Items from a dataset:
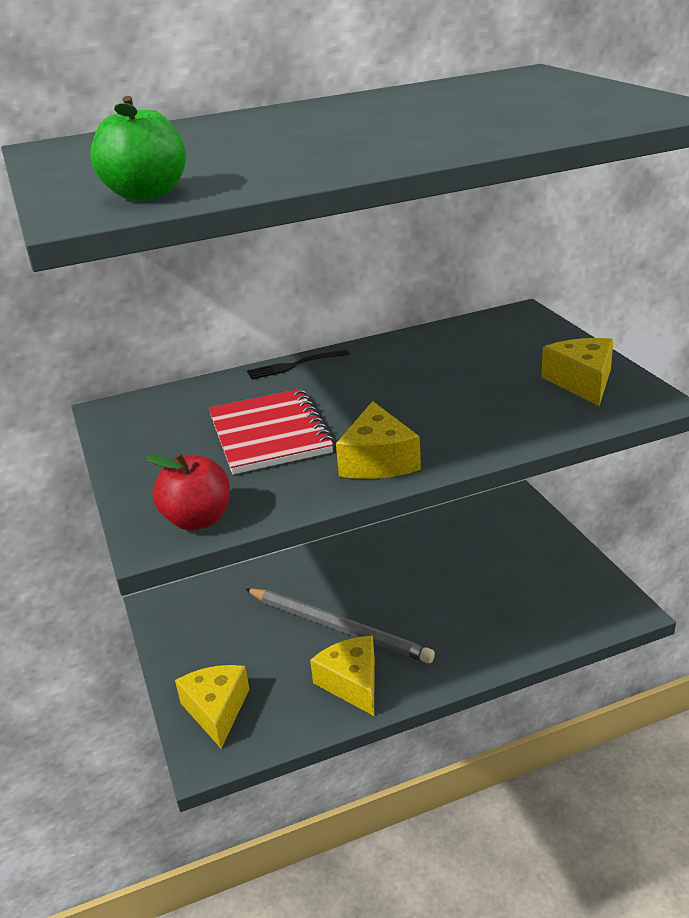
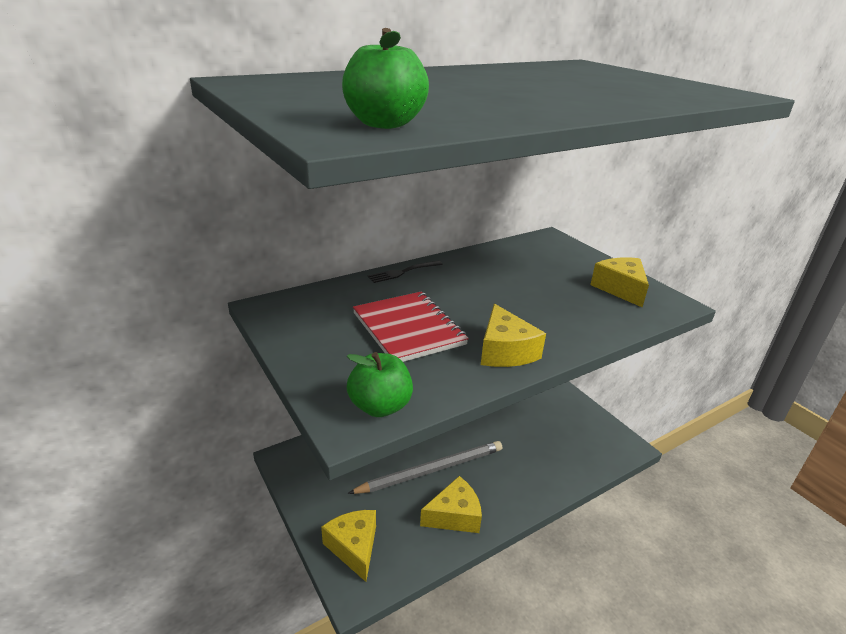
camera: 15 degrees left, 0 degrees up
(198, 520) = (380, 406): red apple -> green apple
(338, 628) = (431, 470): grey pencil -> grey pencil turned 45 degrees counterclockwise
(352, 683) = (454, 515): yellow cheese -> yellow cheese turned 105 degrees clockwise

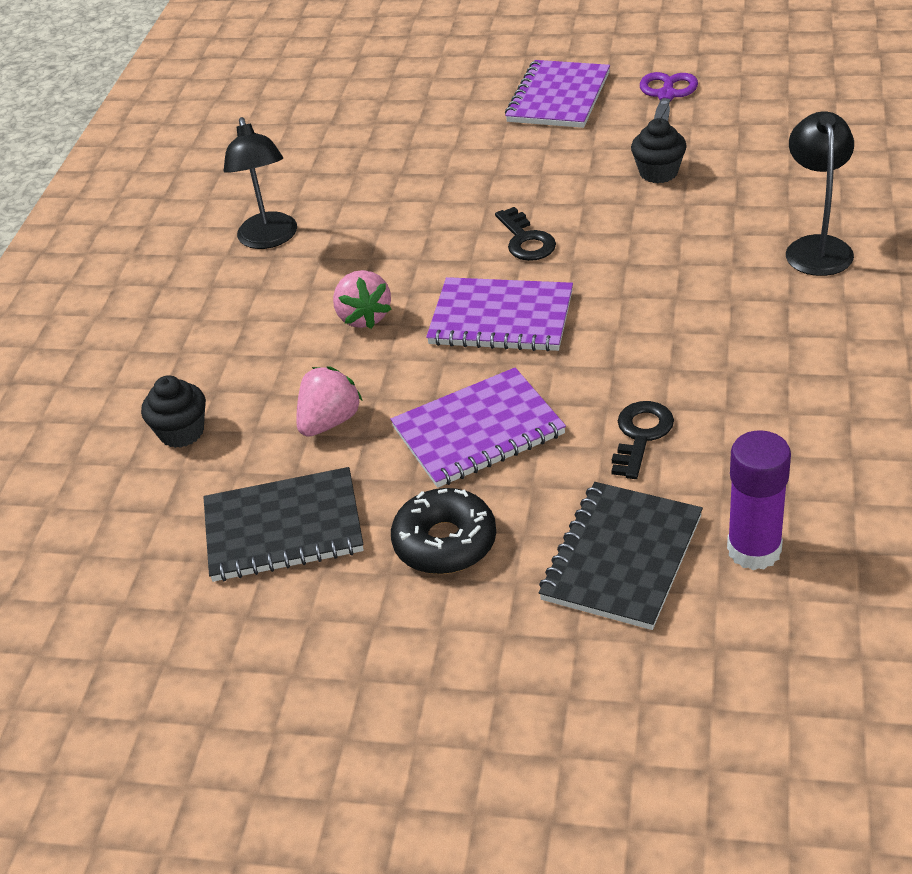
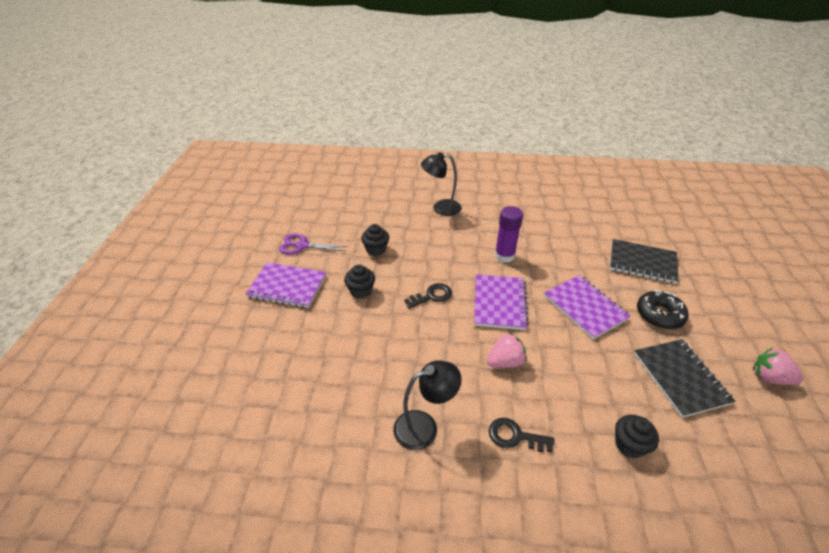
camera: 100 degrees left, 0 degrees up
(330, 422) = (596, 368): pink strawberry -> pink strawberry (769, 378)
(544, 166) = (361, 291): none -> black cupcake
(641, 435) = (571, 257): black key -> black key (515, 436)
(754, 550) = (622, 231): purple glue stick -> purple glue stick (504, 256)

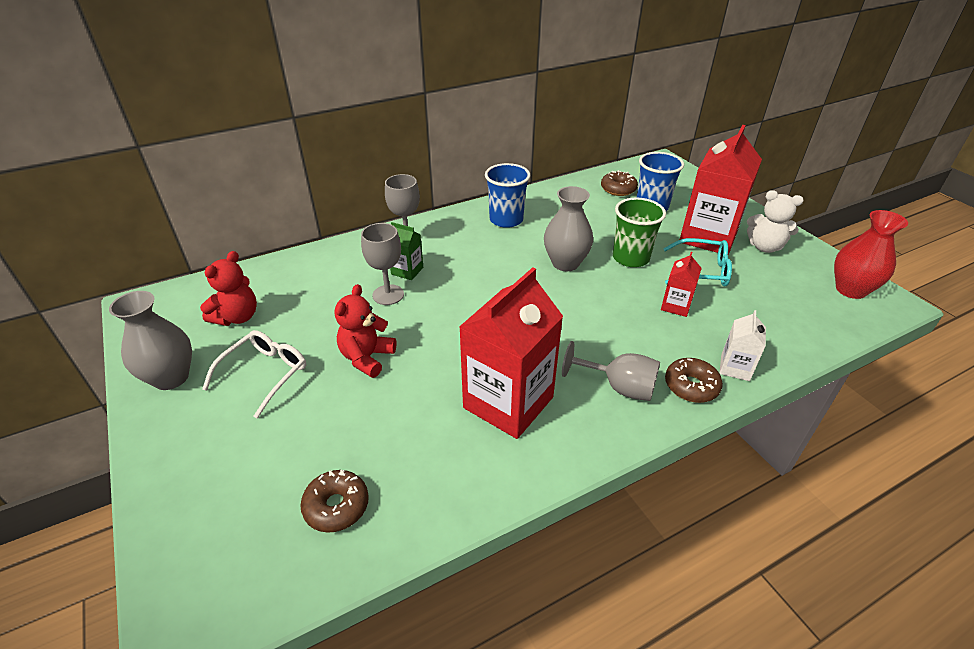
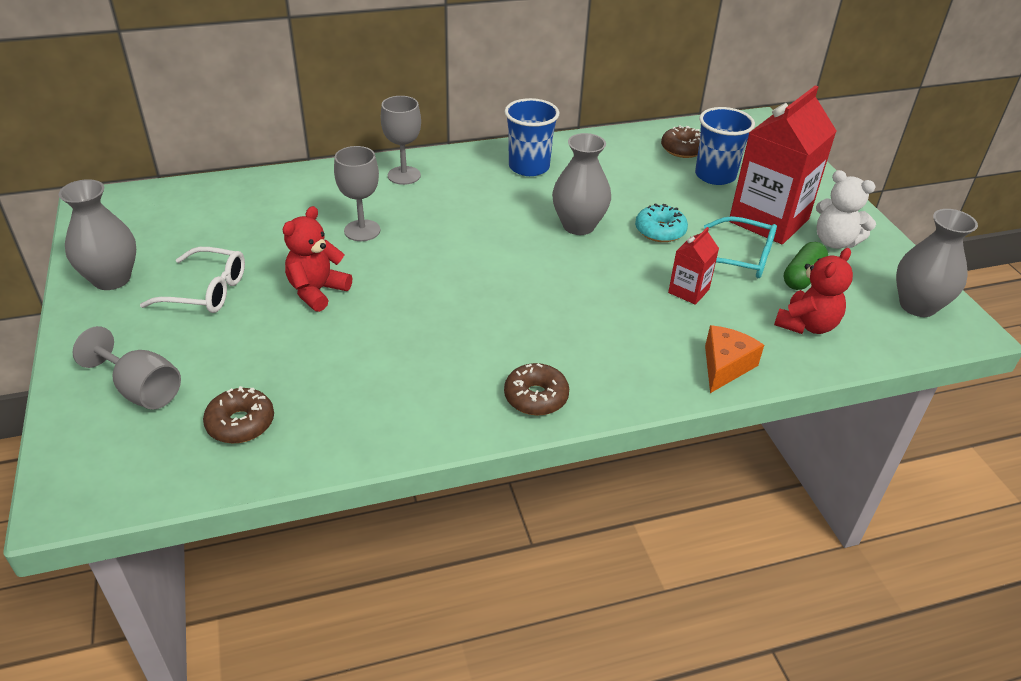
camera: 10 degrees right, 0 degrees up
(237, 317) = (194, 230): red teddy bear -> red teddy bear (806, 325)
(264, 374) = (206, 291): white glasses -> white glasses turned 60 degrees clockwise
(407, 271) = (392, 208): green carton -> none
(508, 402) = (452, 359): red carton -> none
(619, 387) = (581, 364): grey goblet -> grey goblet (141, 390)
(630, 258) = (660, 231): green cup -> turquoise donut
(691, 386) = (664, 376): brown donut -> brown donut (536, 397)
(735, 368) = (725, 366): white carton -> orange cheese
(755, 279) = (802, 276): none -> green capsule
(850, 290) = (917, 305): red vase -> grey vase

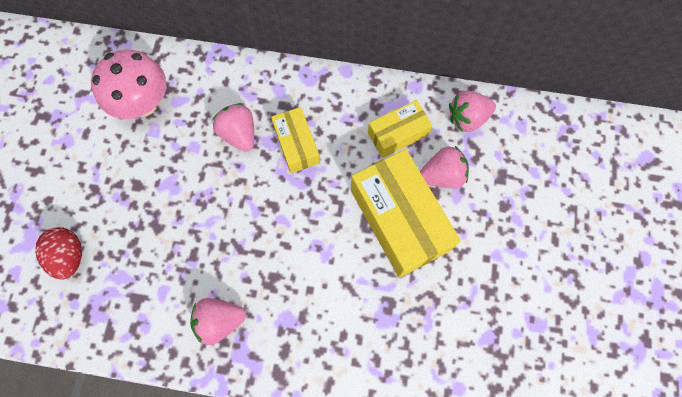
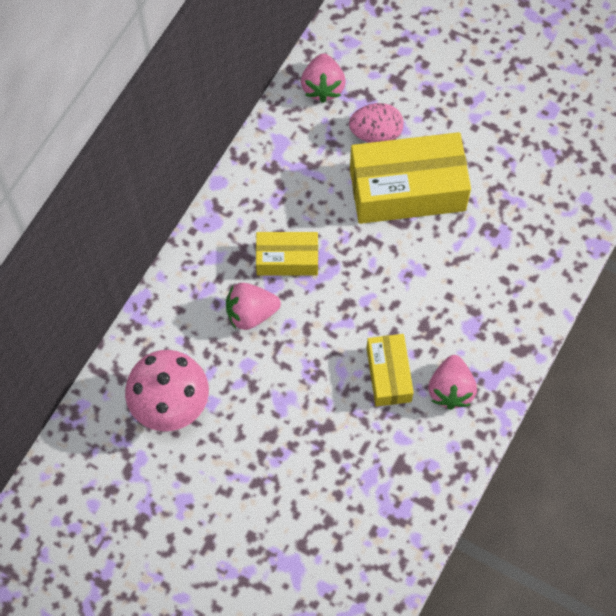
camera: 70 degrees left, 5 degrees down
(70, 256) = (327, 524): red egg -> none
(397, 134) = (314, 158): yellow box -> yellow box (388, 375)
(442, 175) = (376, 133): pink strawberry -> pink egg

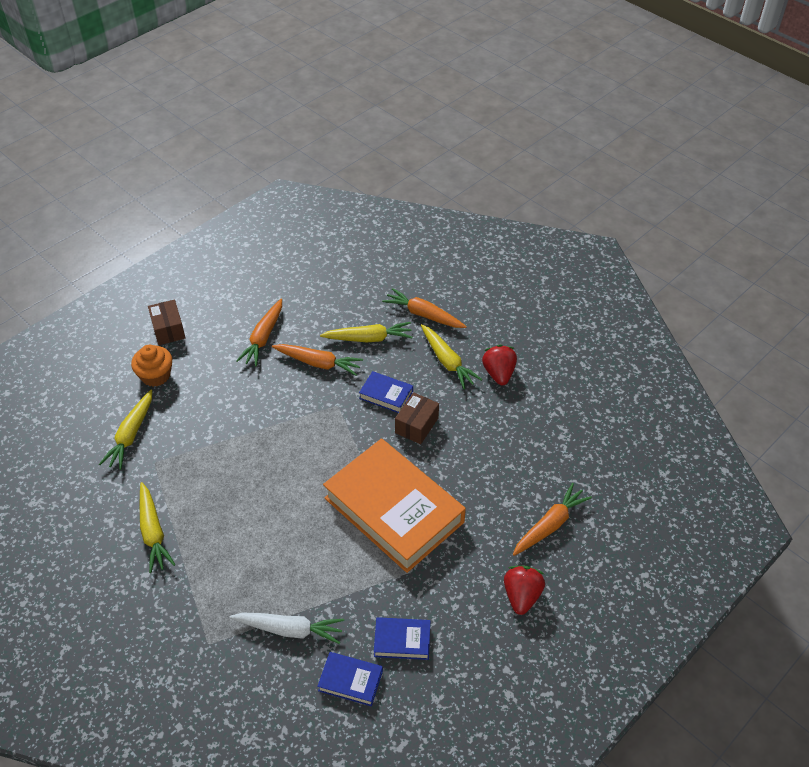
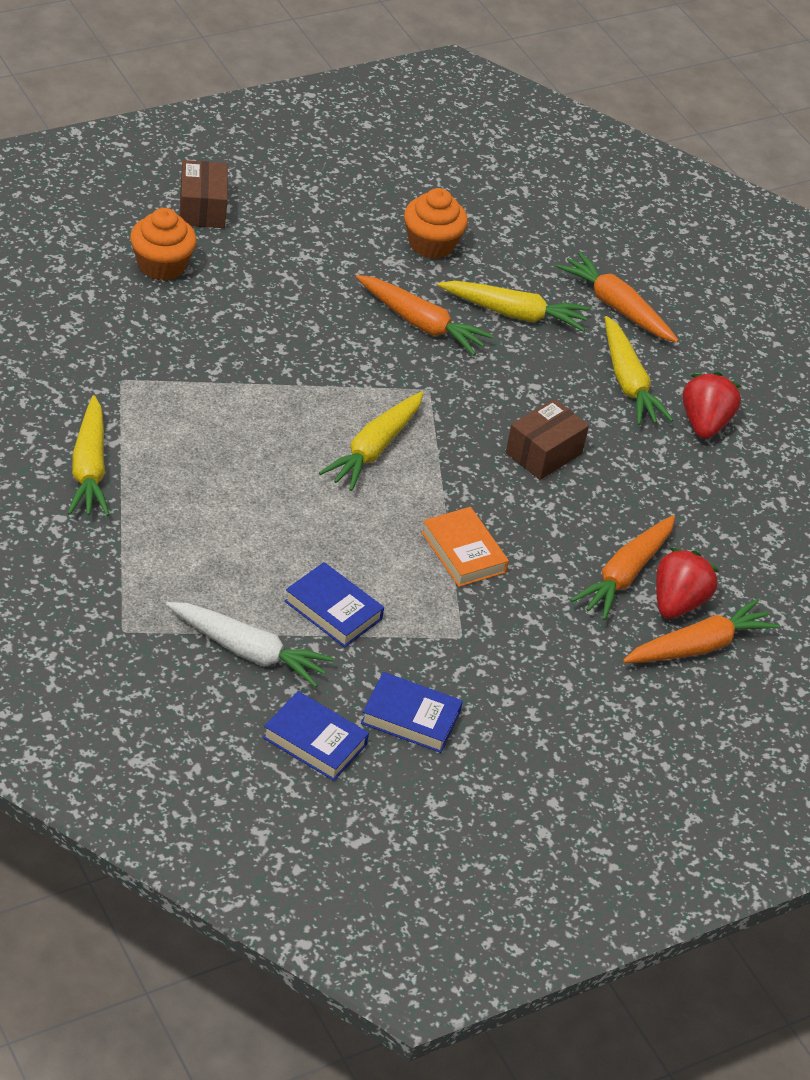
camera: 10 degrees right, 5 degrees down
(131, 435) = (97, 333): yellow carrot -> yellow carrot (374, 449)
(263, 338) = (347, 264): orange carrot -> orange carrot (625, 575)
(307, 309) = (431, 244): none -> orange cupcake
(386, 395) = (511, 398): blue book -> blue book (333, 610)
(394, 510) = (463, 552): orange book -> orange book, size x0.42
(521, 596) = (615, 720): red strawberry -> red strawberry (677, 603)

--- Required action ---
Search the data above and return each line in which "grey" occurs.

--- Answer for the task ---
(338, 628) = (431, 470): grey pencil -> grey pencil turned 45 degrees counterclockwise
(619, 387) = (581, 364): grey goblet -> grey goblet (141, 390)
(850, 290) = (917, 305): red vase -> grey vase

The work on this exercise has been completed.